→ What this task involves: After reading the data, copy it out in full and exactly.

→ Information supplied:
┌──

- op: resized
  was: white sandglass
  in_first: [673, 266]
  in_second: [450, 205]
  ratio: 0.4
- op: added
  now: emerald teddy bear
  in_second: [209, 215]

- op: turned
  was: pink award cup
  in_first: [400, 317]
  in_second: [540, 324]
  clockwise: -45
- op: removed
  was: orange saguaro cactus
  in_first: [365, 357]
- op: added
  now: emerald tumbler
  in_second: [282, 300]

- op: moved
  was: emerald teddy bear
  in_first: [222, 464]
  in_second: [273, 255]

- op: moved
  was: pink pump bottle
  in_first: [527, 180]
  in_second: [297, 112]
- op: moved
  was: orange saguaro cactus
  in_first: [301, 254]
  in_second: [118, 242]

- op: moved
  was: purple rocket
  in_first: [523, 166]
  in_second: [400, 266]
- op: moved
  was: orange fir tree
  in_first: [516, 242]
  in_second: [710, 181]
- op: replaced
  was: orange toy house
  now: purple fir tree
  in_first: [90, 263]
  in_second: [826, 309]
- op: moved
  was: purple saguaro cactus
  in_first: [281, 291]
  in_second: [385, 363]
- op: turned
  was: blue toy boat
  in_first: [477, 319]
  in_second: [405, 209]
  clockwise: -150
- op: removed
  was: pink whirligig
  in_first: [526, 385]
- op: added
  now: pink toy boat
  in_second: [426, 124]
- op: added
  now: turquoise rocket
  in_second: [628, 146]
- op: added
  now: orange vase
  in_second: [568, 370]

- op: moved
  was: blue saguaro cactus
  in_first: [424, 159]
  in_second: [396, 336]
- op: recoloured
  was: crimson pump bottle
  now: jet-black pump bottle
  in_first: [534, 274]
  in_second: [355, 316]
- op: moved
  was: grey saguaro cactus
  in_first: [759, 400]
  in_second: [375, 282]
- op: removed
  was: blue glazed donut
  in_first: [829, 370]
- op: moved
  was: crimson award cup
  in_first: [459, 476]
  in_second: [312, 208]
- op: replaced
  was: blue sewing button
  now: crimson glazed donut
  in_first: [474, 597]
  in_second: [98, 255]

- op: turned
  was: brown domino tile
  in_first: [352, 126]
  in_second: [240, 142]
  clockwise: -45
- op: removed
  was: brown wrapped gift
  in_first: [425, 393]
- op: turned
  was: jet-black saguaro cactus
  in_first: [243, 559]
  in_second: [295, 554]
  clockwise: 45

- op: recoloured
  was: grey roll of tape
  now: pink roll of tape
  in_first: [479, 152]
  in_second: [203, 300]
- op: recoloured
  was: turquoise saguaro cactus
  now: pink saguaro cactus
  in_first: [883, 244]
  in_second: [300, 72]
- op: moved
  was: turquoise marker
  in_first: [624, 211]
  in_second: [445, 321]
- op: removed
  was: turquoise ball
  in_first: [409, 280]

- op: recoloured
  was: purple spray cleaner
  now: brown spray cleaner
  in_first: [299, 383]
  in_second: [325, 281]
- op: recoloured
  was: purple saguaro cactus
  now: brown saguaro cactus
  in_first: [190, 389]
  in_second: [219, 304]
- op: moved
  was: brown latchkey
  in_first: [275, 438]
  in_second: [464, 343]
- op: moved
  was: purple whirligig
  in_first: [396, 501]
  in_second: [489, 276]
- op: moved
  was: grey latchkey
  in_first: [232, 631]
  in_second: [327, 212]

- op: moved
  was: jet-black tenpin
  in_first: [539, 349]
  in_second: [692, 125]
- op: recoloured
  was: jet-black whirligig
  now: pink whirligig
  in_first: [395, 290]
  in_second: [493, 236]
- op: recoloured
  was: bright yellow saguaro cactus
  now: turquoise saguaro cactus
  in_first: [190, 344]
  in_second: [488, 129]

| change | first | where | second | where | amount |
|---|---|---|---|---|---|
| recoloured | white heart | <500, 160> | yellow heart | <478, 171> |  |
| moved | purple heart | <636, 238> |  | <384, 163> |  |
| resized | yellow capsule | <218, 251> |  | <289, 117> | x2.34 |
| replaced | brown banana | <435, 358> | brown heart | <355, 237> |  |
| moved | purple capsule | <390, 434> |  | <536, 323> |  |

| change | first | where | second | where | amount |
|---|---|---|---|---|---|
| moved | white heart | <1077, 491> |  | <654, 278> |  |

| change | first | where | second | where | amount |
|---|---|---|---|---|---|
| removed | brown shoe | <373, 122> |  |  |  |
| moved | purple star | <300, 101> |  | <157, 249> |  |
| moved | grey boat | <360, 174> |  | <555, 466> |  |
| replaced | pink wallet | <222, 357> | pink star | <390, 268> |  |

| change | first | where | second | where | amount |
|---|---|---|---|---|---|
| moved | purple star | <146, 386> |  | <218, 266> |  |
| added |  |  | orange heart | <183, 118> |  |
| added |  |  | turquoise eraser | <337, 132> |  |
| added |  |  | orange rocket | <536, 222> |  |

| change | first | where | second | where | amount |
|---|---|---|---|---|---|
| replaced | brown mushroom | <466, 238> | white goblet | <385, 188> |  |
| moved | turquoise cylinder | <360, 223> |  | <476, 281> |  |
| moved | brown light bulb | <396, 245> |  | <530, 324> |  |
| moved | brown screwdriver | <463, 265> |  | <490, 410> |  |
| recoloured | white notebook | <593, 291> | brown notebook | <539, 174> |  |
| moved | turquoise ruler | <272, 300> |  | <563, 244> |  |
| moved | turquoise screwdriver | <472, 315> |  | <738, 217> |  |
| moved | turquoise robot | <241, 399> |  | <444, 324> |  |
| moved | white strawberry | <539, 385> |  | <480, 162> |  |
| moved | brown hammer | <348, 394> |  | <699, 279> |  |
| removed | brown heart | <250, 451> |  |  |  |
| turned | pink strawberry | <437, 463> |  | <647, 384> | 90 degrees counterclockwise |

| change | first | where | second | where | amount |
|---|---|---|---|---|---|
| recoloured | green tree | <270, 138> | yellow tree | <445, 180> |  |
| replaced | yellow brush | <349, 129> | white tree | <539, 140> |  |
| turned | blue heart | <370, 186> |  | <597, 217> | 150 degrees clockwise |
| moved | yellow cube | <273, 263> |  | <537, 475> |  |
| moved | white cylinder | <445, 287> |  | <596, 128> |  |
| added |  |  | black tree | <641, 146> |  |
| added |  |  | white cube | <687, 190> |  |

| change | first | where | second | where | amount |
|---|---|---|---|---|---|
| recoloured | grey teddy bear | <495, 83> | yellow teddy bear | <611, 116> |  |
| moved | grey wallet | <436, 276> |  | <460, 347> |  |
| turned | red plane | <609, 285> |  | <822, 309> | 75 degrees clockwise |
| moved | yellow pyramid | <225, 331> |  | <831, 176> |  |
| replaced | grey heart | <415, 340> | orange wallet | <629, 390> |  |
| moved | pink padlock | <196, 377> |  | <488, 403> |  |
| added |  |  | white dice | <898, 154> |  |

└──

→ Solution to this exercise:
- op: resized
  was: white sandglass
  in_first: [673, 266]
  in_second: [450, 205]
  ratio: 0.4
- op: added
  now: emerald teddy bear
  in_second: [209, 215]

- op: turned
  was: pink award cup
  in_first: [400, 317]
  in_second: [540, 324]
  clockwise: -45
- op: removed
  was: orange saguaro cactus
  in_first: [365, 357]
- op: added
  now: emerald tumbler
  in_second: [282, 300]

- op: moved
  was: emerald teddy bear
  in_first: [222, 464]
  in_second: [273, 255]

- op: moved
  was: pink pump bottle
  in_first: [527, 180]
  in_second: [297, 112]
- op: moved
  was: orange saguaro cactus
  in_first: [301, 254]
  in_second: [118, 242]

- op: moved
  was: purple rocket
  in_first: [523, 166]
  in_second: [400, 266]
- op: moved
  was: orange fir tree
  in_first: [516, 242]
  in_second: [710, 181]
- op: replaced
  was: orange toy house
  now: purple fir tree
  in_first: [90, 263]
  in_second: [826, 309]
- op: moved
  was: purple saguaro cactus
  in_first: [281, 291]
  in_second: [385, 363]
- op: turned
  was: blue toy boat
  in_first: [477, 319]
  in_second: [405, 209]
  clockwise: -150
- op: removed
  was: pink whirligig
  in_first: [526, 385]
- op: added
  now: pink toy boat
  in_second: [426, 124]
- op: added
  now: turquoise rocket
  in_second: [628, 146]
- op: added
  now: orange vase
  in_second: [568, 370]

- op: moved
  was: blue saguaro cactus
  in_first: [424, 159]
  in_second: [396, 336]
- op: recoloured
  was: crimson pump bottle
  now: jet-black pump bottle
  in_first: [534, 274]
  in_second: [355, 316]
- op: moved
  was: grey saguaro cactus
  in_first: [759, 400]
  in_second: [375, 282]
- op: removed
  was: blue glazed donut
  in_first: [829, 370]
- op: moved
  was: crimson award cup
  in_first: [459, 476]
  in_second: [312, 208]
- op: replaced
  was: blue sewing button
  now: crimson glazed donut
  in_first: [474, 597]
  in_second: [98, 255]

- op: turned
  was: brown domino tile
  in_first: [352, 126]
  in_second: [240, 142]
  clockwise: -45
- op: removed
  was: brown wrapped gift
  in_first: [425, 393]
- op: turned
  was: jet-black saguaro cactus
  in_first: [243, 559]
  in_second: [295, 554]
  clockwise: 45

- op: recoloured
  was: grey roll of tape
  now: pink roll of tape
  in_first: [479, 152]
  in_second: [203, 300]
- op: recoloured
  was: turquoise saguaro cactus
  now: pink saguaro cactus
  in_first: [883, 244]
  in_second: [300, 72]
- op: moved
  was: turquoise marker
  in_first: [624, 211]
  in_second: [445, 321]
- op: removed
  was: turquoise ball
  in_first: [409, 280]

- op: recoloured
  was: purple spray cleaner
  now: brown spray cleaner
  in_first: [299, 383]
  in_second: [325, 281]
- op: recoloured
  was: purple saguaro cactus
  now: brown saguaro cactus
  in_first: [190, 389]
  in_second: [219, 304]
- op: moved
  was: brown latchkey
  in_first: [275, 438]
  in_second: [464, 343]
- op: moved
  was: purple whirligig
  in_first: [396, 501]
  in_second: [489, 276]
- op: moved
  was: grey latchkey
  in_first: [232, 631]
  in_second: [327, 212]

- op: moved
  was: jet-black tenpin
  in_first: [539, 349]
  in_second: [692, 125]
- op: recoloured
  was: jet-black whirligig
  now: pink whirligig
  in_first: [395, 290]
  in_second: [493, 236]
- op: recoloured
  was: bright yellow saguaro cactus
  now: turquoise saguaro cactus
  in_first: [190, 344]
  in_second: [488, 129]

| change | first | where | second | where | amount |
|---|---|---|---|---|---|
| recoloured | white heart | <500, 160> | yellow heart | <478, 171> |  |
| moved | purple heart | <636, 238> |  | <384, 163> |  |
| resized | yellow capsule | <218, 251> |  | <289, 117> | x2.34 |
| replaced | brown banana | <435, 358> | brown heart | <355, 237> |  |
| moved | purple capsule | <390, 434> |  | <536, 323> |  |

| change | first | where | second | where | amount |
|---|---|---|---|---|---|
| moved | white heart | <1077, 491> |  | <654, 278> |  |

| change | first | where | second | where | amount |
|---|---|---|---|---|---|
| removed | brown shoe | <373, 122> |  |  |  |
| moved | purple star | <300, 101> |  | <157, 249> |  |
| moved | grey boat | <360, 174> |  | <555, 466> |  |
| replaced | pink wallet | <222, 357> | pink star | <390, 268> |  |

| change | first | where | second | where | amount |
|---|---|---|---|---|---|
| moved | purple star | <146, 386> |  | <218, 266> |  |
| added |  |  | orange heart | <183, 118> |  |
| added |  |  | turquoise eraser | <337, 132> |  |
| added |  |  | orange rocket | <536, 222> |  |

| change | first | where | second | where | amount |
|---|---|---|---|---|---|
| replaced | brown mushroom | <466, 238> | white goblet | <385, 188> |  |
| moved | turquoise cylinder | <360, 223> |  | <476, 281> |  |
| moved | brown light bulb | <396, 245> |  | <530, 324> |  |
| moved | brown screwdriver | <463, 265> |  | <490, 410> |  |
| recoloured | white notebook | <593, 291> | brown notebook | <539, 174> |  |
| moved | turquoise ruler | <272, 300> |  | <563, 244> |  |
| moved | turquoise screwdriver | <472, 315> |  | <738, 217> |  |
| moved | turquoise robot | <241, 399> |  | <444, 324> |  |
| moved | white strawberry | <539, 385> |  | <480, 162> |  |
| moved | brown hammer | <348, 394> |  | <699, 279> |  |
| removed | brown heart | <250, 451> |  |  |  |
| turned | pink strawberry | <437, 463> |  | <647, 384> | 90 degrees counterclockwise |

| change | first | where | second | where | amount |
|---|---|---|---|---|---|
| recoloured | green tree | <270, 138> | yellow tree | <445, 180> |  |
| replaced | yellow brush | <349, 129> | white tree | <539, 140> |  |
| turned | blue heart | <370, 186> |  | <597, 217> | 150 degrees clockwise |
| moved | yellow cube | <273, 263> |  | <537, 475> |  |
| moved | white cylinder | <445, 287> |  | <596, 128> |  |
| added |  |  | black tree | <641, 146> |  |
| added |  |  | white cube | <687, 190> |  |

| change | first | where | second | where | amount |
|---|---|---|---|---|---|
| recoloured | grey teddy bear | <495, 83> | yellow teddy bear | <611, 116> |  |
| moved | grey wallet | <436, 276> |  | <460, 347> |  |
| turned | red plane | <609, 285> |  | <822, 309> | 75 degrees clockwise |
| moved | yellow pyramid | <225, 331> |  | <831, 176> |  |
| replaced | grey heart | <415, 340> | orange wallet | <629, 390> |  |
| moved | pink padlock | <196, 377> |  | <488, 403> |  |
| added |  |  | white dice | <898, 154> |  |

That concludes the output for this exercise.